**Work order**
Drop all images. Then write out each line below exactly as given.

====== Available data

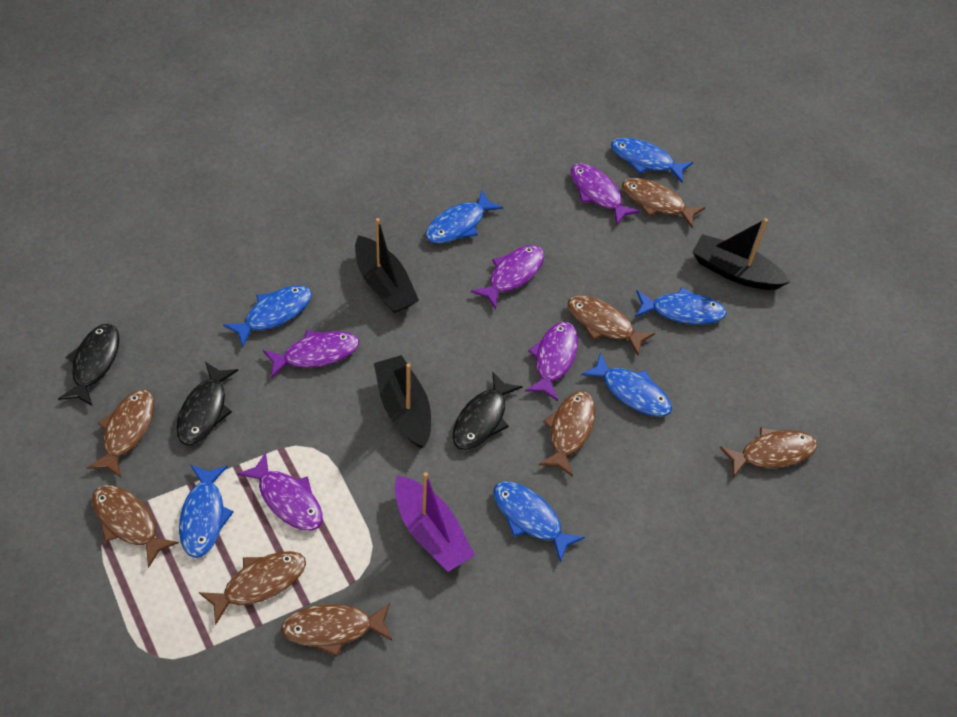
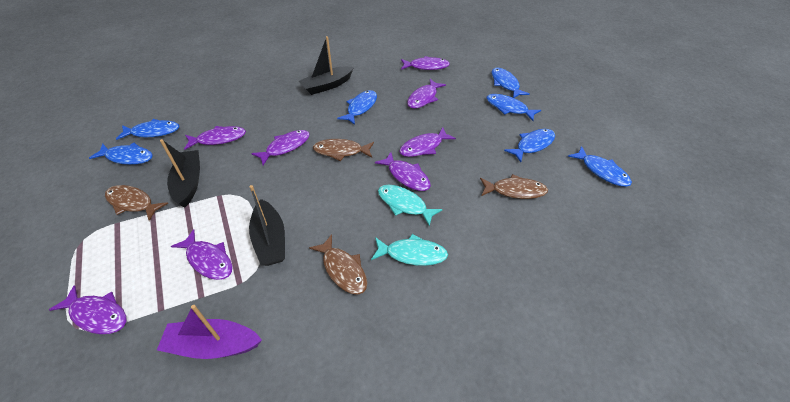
black fish: 3 -> 0
brown fish: 8 -> 4
purple fish: 5 -> 8
turquoise fish: 0 -> 2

============

**Task output**
black fish: 3 -> 0
brown fish: 8 -> 4
purple fish: 5 -> 8
turquoise fish: 0 -> 2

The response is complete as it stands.